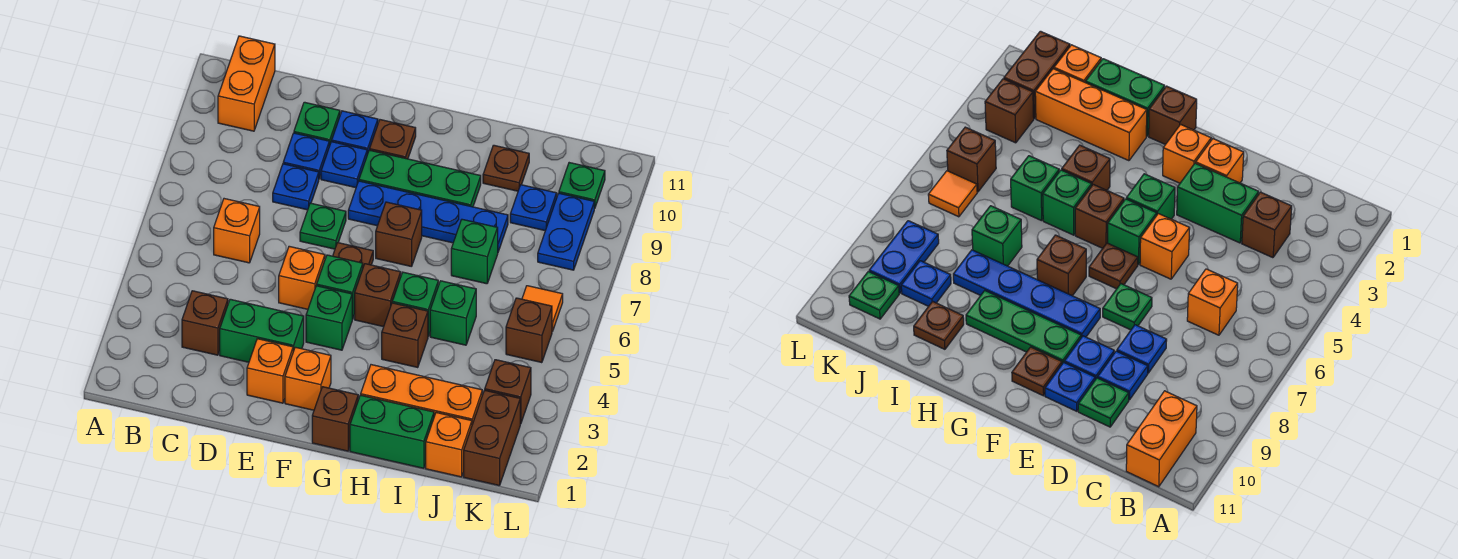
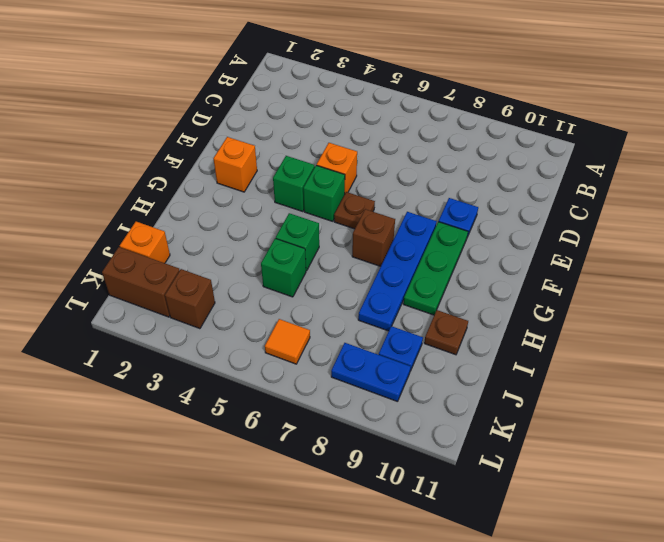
none -> orange brick B10:B11 level 1
none -> brown brick C3 level 1
none -> orange brick C6 level 1
none -> green brick D3:E3 level 1

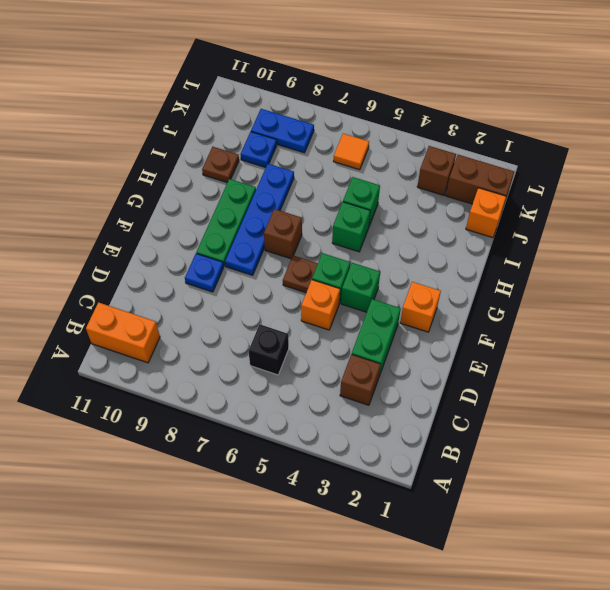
black brick C6 level 1 -> orange brick C6 level 1
none -> blue plate D8 level 1
none -> blue plate D9 level 1
none -> green plate D10 level 1
none -> orange brick E2 level 1

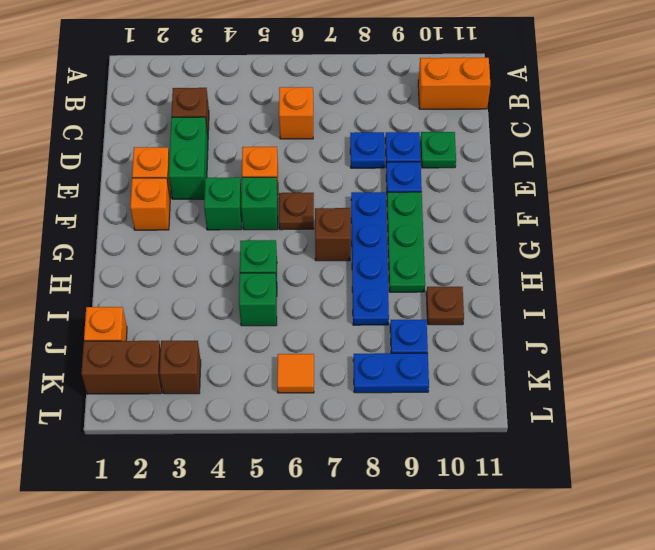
none -> green plate E7 level 1
none -> blue plate E10 level 1
none -> brown plate F10 level 1
none -> brown brick G1 level 1

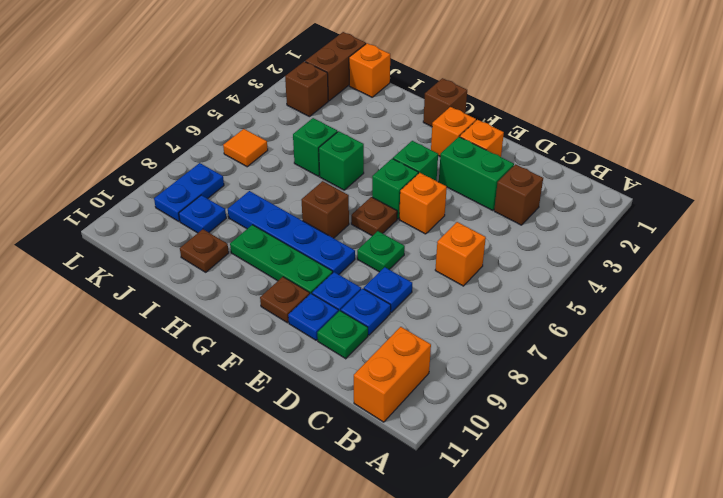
none -> brown brick G5 level 1
none -> green brick H1:I1 level 1
none -> orange brick H2:J2 level 1
none -> brown brick H4 level 1

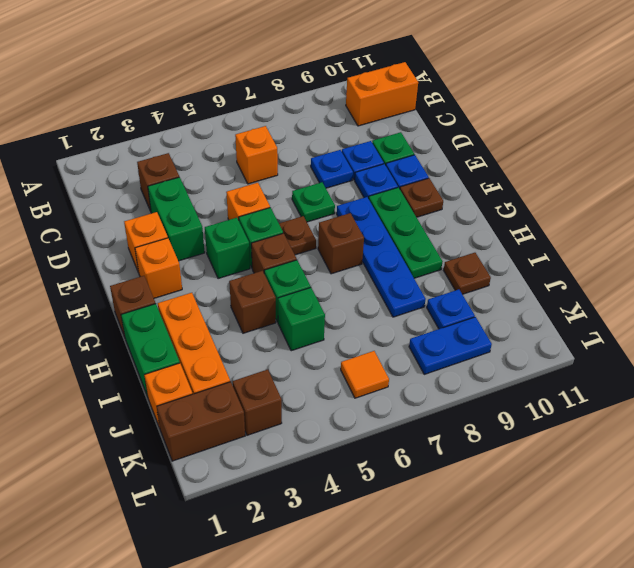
none -> green brick I7 level 1
none -> brown brick K5 level 1
none -> green plate K10 level 1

### TASK TO COMPLETE
The whole listing is to be duplicated verbatim, apart from its images.

### SOLUTION TO THIS TASK
none -> orange brick B10:B11 level 1
none -> brown brick C3 level 1
none -> orange brick C6 level 1
none -> green brick D3:E3 level 1

black brick C6 level 1 -> orange brick C6 level 1
none -> blue plate D8 level 1
none -> blue plate D9 level 1
none -> green plate D10 level 1
none -> orange brick E2 level 1

none -> green plate E7 level 1
none -> blue plate E10 level 1
none -> brown plate F10 level 1
none -> brown brick G1 level 1

none -> brown brick G5 level 1
none -> green brick H1:I1 level 1
none -> orange brick H2:J2 level 1
none -> brown brick H4 level 1

none -> green brick I7 level 1
none -> brown brick K5 level 1
none -> green plate K10 level 1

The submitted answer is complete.